▶ **ASSIGNMENT**
An exact copy of the records is needed; please leave the images out.

━━━━━━━━━━━━━━━━━━━━

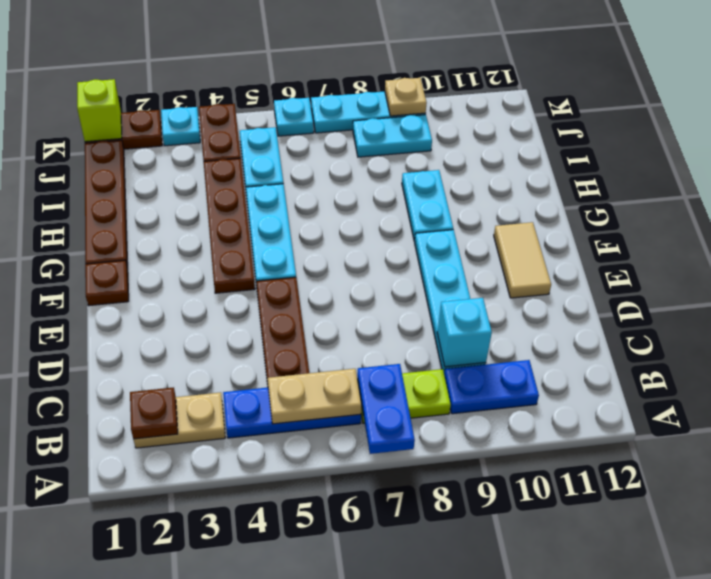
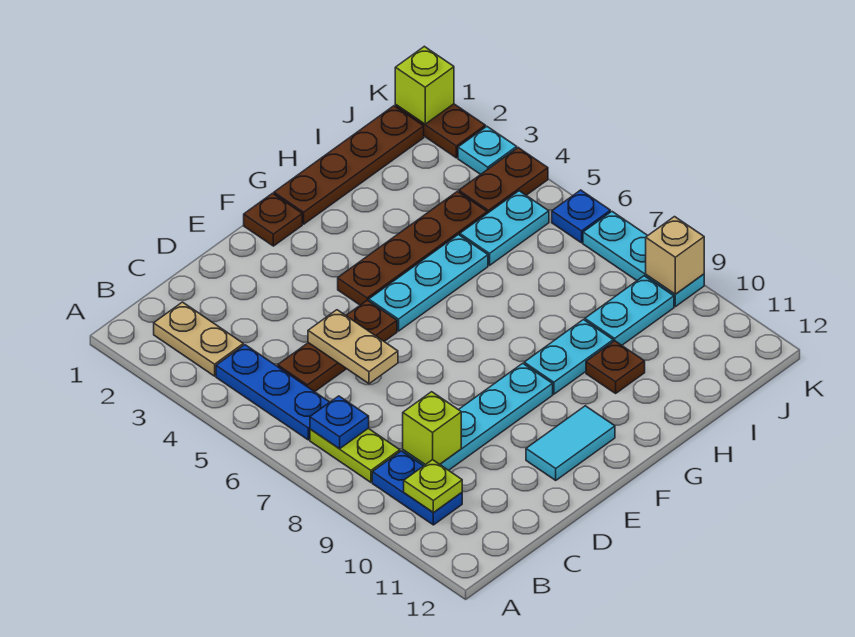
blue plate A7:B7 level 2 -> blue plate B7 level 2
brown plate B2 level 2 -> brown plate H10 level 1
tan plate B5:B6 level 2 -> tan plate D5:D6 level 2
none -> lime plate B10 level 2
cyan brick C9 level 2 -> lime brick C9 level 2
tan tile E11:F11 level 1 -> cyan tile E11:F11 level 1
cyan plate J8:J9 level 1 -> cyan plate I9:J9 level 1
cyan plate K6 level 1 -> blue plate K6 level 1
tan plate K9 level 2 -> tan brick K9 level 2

━━━━━━━━━━━━━━━━━━━━

▶ **SOLUTION FOR THIS EXERCISE**
blue plate A7:B7 level 2 -> blue plate B7 level 2
brown plate B2 level 2 -> brown plate H10 level 1
tan plate B5:B6 level 2 -> tan plate D5:D6 level 2
none -> lime plate B10 level 2
cyan brick C9 level 2 -> lime brick C9 level 2
tan tile E11:F11 level 1 -> cyan tile E11:F11 level 1
cyan plate J8:J9 level 1 -> cyan plate I9:J9 level 1
cyan plate K6 level 1 -> blue plate K6 level 1
tan plate K9 level 2 -> tan brick K9 level 2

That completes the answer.